TASK TO CARRY OUT —
Look through the data below and count each line where the word "moved" appears. Reply with the count alone.
── DATA EXTRACTS
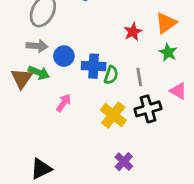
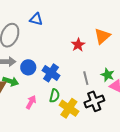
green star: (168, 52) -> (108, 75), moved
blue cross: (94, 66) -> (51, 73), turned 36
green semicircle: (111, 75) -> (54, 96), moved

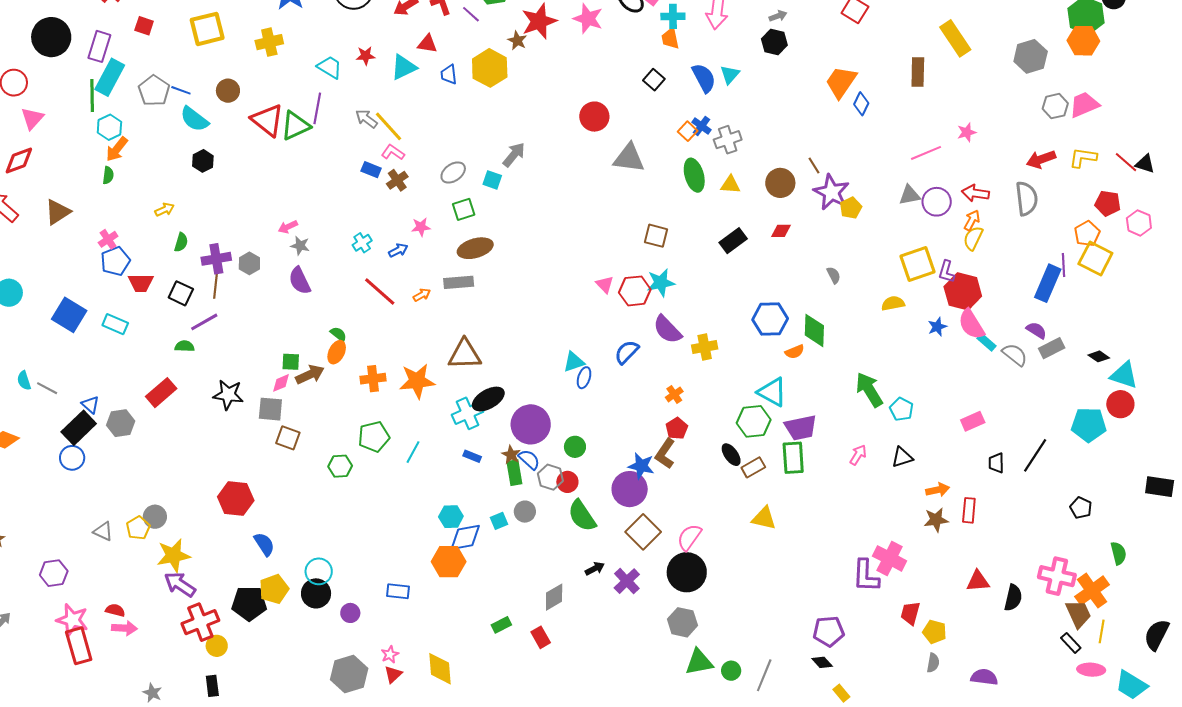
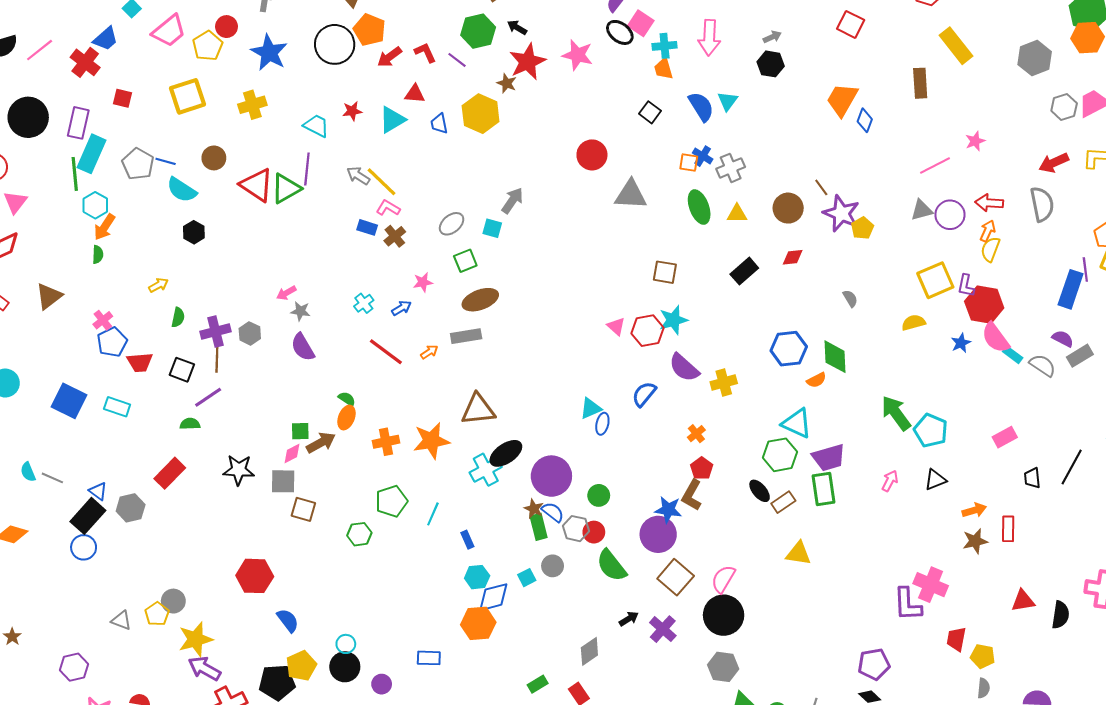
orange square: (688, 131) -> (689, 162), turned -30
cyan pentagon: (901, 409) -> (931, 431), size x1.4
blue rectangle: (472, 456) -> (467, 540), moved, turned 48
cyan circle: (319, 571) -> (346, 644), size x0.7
────
REPLY TO THE EXERCISE —
3